Given exercise ▸
Please repeat the rows below word for word, from the first row through the row with "Sapporo: 0:56 -> 0:55", including both.

━━━ Information shown

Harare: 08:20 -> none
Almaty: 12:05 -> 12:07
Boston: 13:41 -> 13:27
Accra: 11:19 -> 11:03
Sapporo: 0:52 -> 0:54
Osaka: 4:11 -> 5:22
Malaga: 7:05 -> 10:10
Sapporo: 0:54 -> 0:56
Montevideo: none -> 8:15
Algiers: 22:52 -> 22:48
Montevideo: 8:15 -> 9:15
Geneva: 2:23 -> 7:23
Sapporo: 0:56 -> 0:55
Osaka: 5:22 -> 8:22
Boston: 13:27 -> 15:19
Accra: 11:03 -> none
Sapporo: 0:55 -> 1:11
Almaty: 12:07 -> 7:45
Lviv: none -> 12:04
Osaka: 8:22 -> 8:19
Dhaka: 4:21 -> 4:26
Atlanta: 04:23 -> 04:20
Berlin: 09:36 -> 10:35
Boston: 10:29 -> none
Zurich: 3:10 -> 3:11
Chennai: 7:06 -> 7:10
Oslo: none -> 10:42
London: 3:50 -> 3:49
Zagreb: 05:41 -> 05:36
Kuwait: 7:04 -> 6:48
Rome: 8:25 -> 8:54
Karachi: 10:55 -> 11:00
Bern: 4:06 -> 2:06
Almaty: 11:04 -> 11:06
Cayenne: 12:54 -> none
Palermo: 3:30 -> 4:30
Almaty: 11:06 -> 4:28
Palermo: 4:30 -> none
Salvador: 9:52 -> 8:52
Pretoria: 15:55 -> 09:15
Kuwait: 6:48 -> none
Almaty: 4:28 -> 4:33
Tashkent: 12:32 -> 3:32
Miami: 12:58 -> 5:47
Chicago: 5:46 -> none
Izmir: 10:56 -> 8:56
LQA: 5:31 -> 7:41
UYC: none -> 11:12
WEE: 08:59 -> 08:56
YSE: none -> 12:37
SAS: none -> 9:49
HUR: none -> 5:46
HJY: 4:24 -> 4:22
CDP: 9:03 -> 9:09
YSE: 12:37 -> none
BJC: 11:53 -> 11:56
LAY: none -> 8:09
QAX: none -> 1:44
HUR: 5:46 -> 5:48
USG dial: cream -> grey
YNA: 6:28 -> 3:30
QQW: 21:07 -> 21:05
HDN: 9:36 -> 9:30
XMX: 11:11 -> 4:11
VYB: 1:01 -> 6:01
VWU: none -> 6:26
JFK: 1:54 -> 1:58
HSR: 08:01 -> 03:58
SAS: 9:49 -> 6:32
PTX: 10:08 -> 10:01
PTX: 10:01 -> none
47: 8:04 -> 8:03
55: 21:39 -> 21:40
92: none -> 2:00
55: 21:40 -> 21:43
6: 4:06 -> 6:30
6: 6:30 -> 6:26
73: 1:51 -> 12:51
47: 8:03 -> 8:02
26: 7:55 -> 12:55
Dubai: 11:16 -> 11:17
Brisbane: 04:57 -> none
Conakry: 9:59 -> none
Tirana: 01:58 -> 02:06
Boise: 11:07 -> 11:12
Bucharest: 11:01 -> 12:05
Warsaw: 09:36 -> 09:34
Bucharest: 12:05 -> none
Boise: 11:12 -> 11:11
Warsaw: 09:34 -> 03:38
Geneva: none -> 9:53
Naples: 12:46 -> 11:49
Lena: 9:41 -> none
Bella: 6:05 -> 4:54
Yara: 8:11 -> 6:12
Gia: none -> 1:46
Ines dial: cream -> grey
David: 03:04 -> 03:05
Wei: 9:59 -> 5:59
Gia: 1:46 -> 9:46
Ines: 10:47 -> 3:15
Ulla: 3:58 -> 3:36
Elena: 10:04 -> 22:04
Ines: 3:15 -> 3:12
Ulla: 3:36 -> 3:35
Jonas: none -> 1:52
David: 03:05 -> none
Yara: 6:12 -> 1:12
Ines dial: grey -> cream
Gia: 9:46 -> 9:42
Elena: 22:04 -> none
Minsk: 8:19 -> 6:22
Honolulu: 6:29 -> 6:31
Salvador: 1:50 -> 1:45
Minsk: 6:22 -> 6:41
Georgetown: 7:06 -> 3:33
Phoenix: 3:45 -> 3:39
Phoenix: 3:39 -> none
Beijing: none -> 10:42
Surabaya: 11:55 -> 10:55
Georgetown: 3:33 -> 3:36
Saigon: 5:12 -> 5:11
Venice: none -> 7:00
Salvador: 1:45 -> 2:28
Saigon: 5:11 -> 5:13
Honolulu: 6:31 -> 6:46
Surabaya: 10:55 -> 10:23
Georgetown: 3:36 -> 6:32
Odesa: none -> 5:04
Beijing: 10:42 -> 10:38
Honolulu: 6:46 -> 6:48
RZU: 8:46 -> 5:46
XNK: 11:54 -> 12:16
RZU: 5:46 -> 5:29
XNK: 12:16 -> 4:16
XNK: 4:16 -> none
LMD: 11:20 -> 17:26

━━━━━━

Complete output ▸
Harare: 08:20 -> none
Almaty: 12:05 -> 12:07
Boston: 13:41 -> 13:27
Accra: 11:19 -> 11:03
Sapporo: 0:52 -> 0:54
Osaka: 4:11 -> 5:22
Malaga: 7:05 -> 10:10
Sapporo: 0:54 -> 0:56
Montevideo: none -> 8:15
Algiers: 22:52 -> 22:48
Montevideo: 8:15 -> 9:15
Geneva: 2:23 -> 7:23
Sapporo: 0:56 -> 0:55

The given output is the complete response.